**Work required**: Please repeat the records below exactly, from the first line through the line containing "pyramide (gris) |", and nothing more.

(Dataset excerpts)
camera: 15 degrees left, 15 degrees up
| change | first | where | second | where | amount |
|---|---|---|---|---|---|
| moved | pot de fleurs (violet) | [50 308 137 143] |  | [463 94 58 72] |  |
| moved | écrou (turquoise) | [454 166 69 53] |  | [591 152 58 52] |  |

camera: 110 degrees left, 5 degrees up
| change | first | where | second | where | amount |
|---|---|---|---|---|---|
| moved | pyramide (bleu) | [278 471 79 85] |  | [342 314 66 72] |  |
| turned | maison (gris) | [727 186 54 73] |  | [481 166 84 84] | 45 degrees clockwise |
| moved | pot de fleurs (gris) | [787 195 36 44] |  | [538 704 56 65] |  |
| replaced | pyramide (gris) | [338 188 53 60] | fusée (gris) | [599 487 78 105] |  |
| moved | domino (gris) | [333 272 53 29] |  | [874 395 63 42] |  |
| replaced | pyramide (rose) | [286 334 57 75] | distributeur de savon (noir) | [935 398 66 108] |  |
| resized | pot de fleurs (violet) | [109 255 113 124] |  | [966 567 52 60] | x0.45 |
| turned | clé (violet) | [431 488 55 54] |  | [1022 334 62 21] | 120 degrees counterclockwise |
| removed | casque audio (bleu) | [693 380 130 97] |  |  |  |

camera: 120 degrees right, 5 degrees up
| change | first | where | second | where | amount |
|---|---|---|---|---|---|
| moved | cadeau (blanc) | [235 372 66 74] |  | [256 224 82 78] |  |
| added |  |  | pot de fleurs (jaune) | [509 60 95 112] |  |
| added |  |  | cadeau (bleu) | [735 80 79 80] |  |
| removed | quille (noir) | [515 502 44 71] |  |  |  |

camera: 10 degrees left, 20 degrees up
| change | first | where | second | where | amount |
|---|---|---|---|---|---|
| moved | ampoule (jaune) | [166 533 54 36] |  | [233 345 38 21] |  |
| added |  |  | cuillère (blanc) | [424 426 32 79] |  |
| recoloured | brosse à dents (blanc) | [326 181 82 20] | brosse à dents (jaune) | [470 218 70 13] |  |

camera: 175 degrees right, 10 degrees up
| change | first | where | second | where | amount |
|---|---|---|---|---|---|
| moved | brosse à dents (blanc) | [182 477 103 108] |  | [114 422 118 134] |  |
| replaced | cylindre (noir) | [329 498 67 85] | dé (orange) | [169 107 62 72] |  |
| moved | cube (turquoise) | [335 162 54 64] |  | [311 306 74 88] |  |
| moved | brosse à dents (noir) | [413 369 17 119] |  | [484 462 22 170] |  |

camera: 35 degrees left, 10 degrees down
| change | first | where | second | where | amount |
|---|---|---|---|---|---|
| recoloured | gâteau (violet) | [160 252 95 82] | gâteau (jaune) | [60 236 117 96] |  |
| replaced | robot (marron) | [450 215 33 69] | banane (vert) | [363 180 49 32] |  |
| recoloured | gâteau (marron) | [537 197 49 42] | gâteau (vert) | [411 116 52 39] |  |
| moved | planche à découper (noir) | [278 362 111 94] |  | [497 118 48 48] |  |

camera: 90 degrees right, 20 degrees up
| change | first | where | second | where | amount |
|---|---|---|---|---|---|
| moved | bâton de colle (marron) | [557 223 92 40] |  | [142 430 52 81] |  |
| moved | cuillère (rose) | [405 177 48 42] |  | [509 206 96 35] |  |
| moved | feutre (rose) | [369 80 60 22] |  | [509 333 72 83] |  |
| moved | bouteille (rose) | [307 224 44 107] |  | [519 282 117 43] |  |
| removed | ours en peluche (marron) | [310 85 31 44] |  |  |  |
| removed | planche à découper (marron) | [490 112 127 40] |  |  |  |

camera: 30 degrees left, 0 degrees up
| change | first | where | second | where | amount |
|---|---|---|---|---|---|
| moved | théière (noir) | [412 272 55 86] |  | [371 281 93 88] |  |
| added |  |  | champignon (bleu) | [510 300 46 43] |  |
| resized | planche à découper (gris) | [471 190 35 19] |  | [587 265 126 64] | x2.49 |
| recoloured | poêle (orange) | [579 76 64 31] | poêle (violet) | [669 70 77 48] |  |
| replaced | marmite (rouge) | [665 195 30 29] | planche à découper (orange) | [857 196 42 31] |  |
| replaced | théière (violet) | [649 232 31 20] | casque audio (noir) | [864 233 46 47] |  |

**Task result**:
camera: 15 degrees left, 15 degrees up
| change | first | where | second | where | amount |
|---|---|---|---|---|---|
| moved | pot de fleurs (violet) | [50 308 137 143] |  | [463 94 58 72] |  |
| moved | écrou (turquoise) | [454 166 69 53] |  | [591 152 58 52] |  |

camera: 110 degrees left, 5 degrees up
| change | first | where | second | where | amount |
|---|---|---|---|---|---|
| moved | pyramide (bleu) | [278 471 79 85] |  | [342 314 66 72] |  |
| turned | maison (gris) | [727 186 54 73] |  | [481 166 84 84] | 45 degrees clockwise |
| moved | pot de fleurs (gris) | [787 195 36 44] |  | [538 704 56 65] |  |
| replaced | pyramide (gris) | [338 188 53 60] | fusée (gris) | [599 487 78 105] |  |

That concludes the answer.